→ Stated goal: Write out every line of the listing below word for word, but leave out the picture lines.

→ Records for this task:
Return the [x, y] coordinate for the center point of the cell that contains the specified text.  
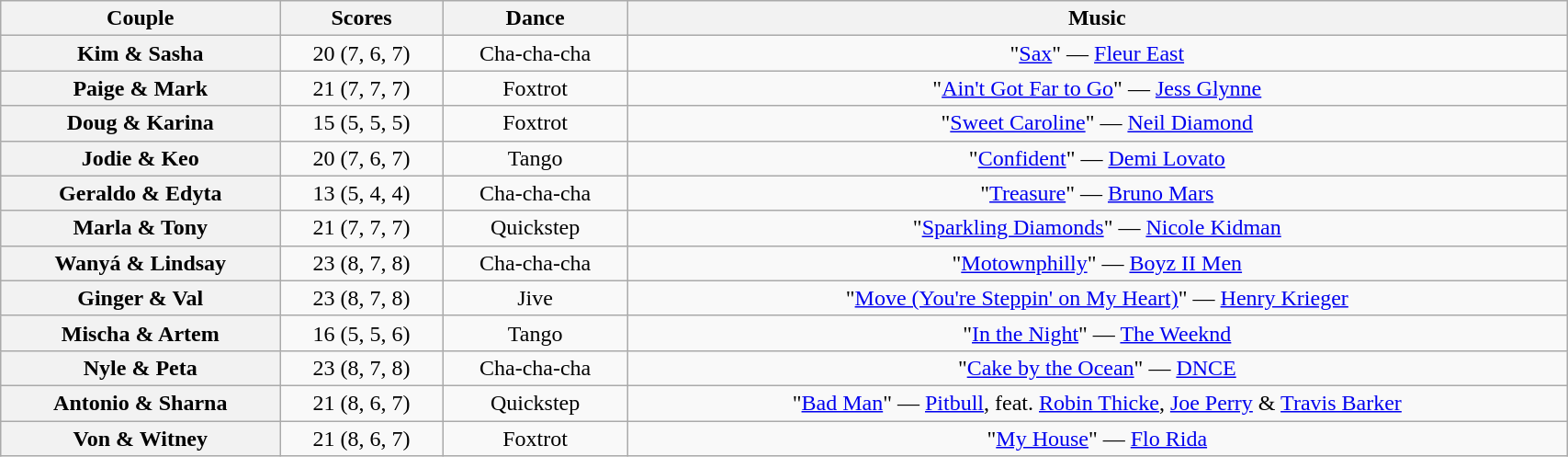
Couple [141, 18]
Von & Witney [141, 438]
Wanyá & Lindsay [141, 263]
Marla & Tony [141, 228]
Paige & Mark [141, 88]
"Sparkling Diamonds" — Nicole Kidman [1097, 228]
Mischa & Artem [141, 333]
Geraldo & Edyta [141, 193]
Antonio & Sharna [141, 402]
"In the Night" — The Weeknd [1097, 333]
"Treasure" — Bruno Mars [1097, 193]
16 (5, 5, 6) [362, 333]
Music [1097, 18]
"Move (You're Steppin' on My Heart)" — Henry Krieger [1097, 298]
"Cake by the Ocean" — DNCE [1097, 367]
Nyle & Peta [141, 367]
Ginger & Val [141, 298]
"Motownphilly" — Boyz II Men [1097, 263]
Scores [362, 18]
Doug & Karina [141, 123]
"Bad Man" — Pitbull, feat. Robin Thicke, Joe Perry & Travis Barker [1097, 402]
"Sweet Caroline" — Neil Diamond [1097, 123]
"Sax" — Fleur East [1097, 53]
Jive [535, 298]
"My House" — Flo Rida [1097, 438]
"Confident" — Demi Lovato [1097, 158]
"Ain't Got Far to Go" — Jess Glynne [1097, 88]
Jodie & Keo [141, 158]
15 (5, 5, 5) [362, 123]
Kim & Sasha [141, 53]
13 (5, 4, 4) [362, 193]
Dance [535, 18]
Output the (x, y) coordinate of the center of the cell containing the given text.  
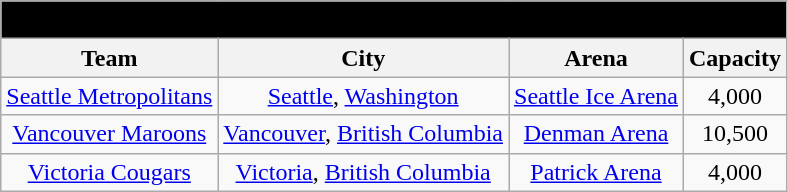
Victoria, British Columbia (364, 172)
Seattle Metropolitans (110, 96)
Vancouver Maroons (110, 134)
Seattle, Washington (364, 96)
10,500 (736, 134)
1923–24 Pacific Coast Hockey Association (394, 20)
Team (110, 58)
Seattle Ice Arena (596, 96)
Vancouver, British Columbia (364, 134)
Arena (596, 58)
Victoria Cougars (110, 172)
City (364, 58)
Patrick Arena (596, 172)
Denman Arena (596, 134)
Capacity (736, 58)
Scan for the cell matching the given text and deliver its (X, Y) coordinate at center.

→ Solved exercise:
Return the [x, y] coordinate for the center point of the cell that contains the specified text.  
Couple [141, 18]
Von & Witney [141, 438]
Wanyá & Lindsay [141, 263]
Marla & Tony [141, 228]
Paige & Mark [141, 88]
"Sparkling Diamonds" — Nicole Kidman [1097, 228]
Mischa & Artem [141, 333]
Geraldo & Edyta [141, 193]
Antonio & Sharna [141, 402]
"In the Night" — The Weeknd [1097, 333]
"Treasure" — Bruno Mars [1097, 193]
16 (5, 5, 6) [362, 333]
Music [1097, 18]
"Move (You're Steppin' on My Heart)" — Henry Krieger [1097, 298]
"Cake by the Ocean" — DNCE [1097, 367]
Nyle & Peta [141, 367]
Ginger & Val [141, 298]
"Motownphilly" — Boyz II Men [1097, 263]
Scores [362, 18]
Doug & Karina [141, 123]
"Bad Man" — Pitbull, feat. Robin Thicke, Joe Perry & Travis Barker [1097, 402]
"Sweet Caroline" — Neil Diamond [1097, 123]
"Sax" — Fleur East [1097, 53]
Jive [535, 298]
"My House" — Flo Rida [1097, 438]
"Confident" — Demi Lovato [1097, 158]
"Ain't Got Far to Go" — Jess Glynne [1097, 88]
Jodie & Keo [141, 158]
15 (5, 5, 5) [362, 123]
Kim & Sasha [141, 53]
13 (5, 4, 4) [362, 193]
Dance [535, 18]
Output the (x, y) coordinate of the center of the cell containing the given text.  
Victoria, British Columbia (364, 172)
Seattle Metropolitans (110, 96)
Vancouver Maroons (110, 134)
Seattle, Washington (364, 96)
10,500 (736, 134)
1923–24 Pacific Coast Hockey Association (394, 20)
Team (110, 58)
Seattle Ice Arena (596, 96)
Vancouver, British Columbia (364, 134)
Arena (596, 58)
Victoria Cougars (110, 172)
City (364, 58)
Patrick Arena (596, 172)
Denman Arena (596, 134)
Capacity (736, 58)
Scan for the cell matching the given text and deliver its (X, Y) coordinate at center.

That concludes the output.